Brief: Check each line of the data for "turquoise" and select those that have it.

Data for processing:
§
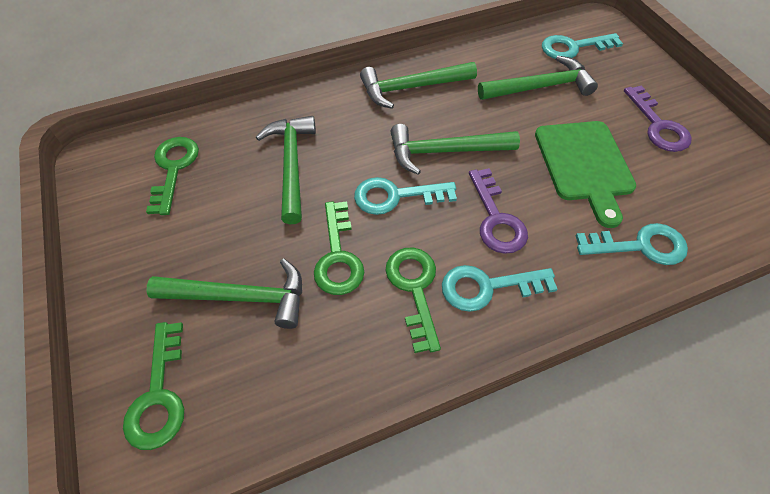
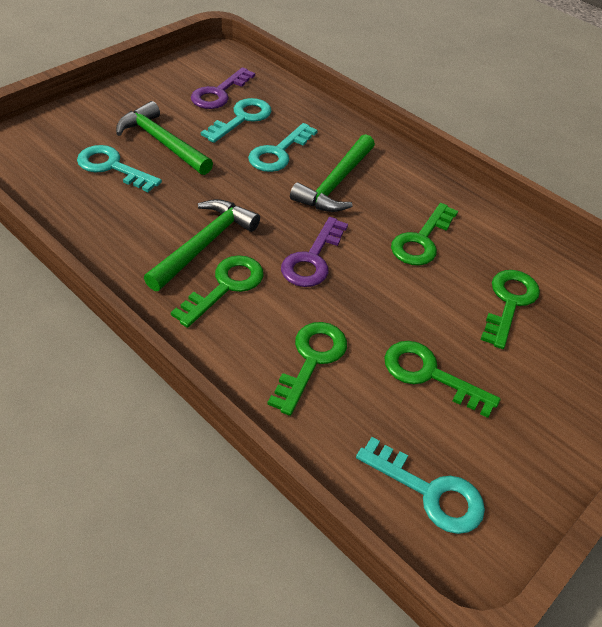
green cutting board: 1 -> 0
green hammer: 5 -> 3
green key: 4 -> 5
§
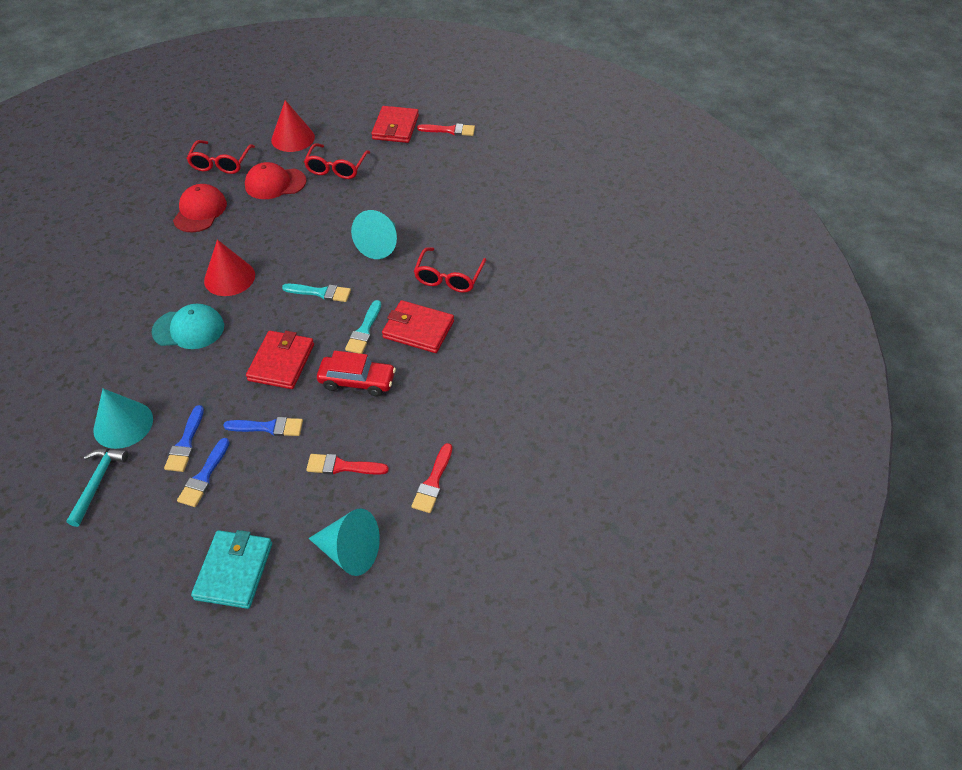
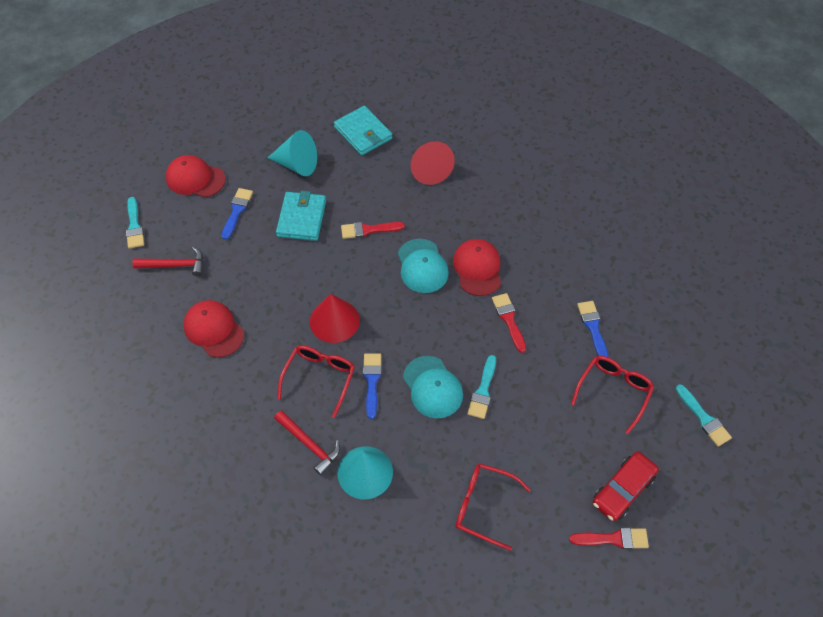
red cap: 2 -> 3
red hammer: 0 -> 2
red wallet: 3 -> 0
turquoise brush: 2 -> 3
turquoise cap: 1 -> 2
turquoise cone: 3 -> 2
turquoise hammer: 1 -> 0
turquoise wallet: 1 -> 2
§
Written response:
turquoise brush: 2 -> 3
turquoise cap: 1 -> 2
turquoise cone: 3 -> 2
turquoise hammer: 1 -> 0
turquoise wallet: 1 -> 2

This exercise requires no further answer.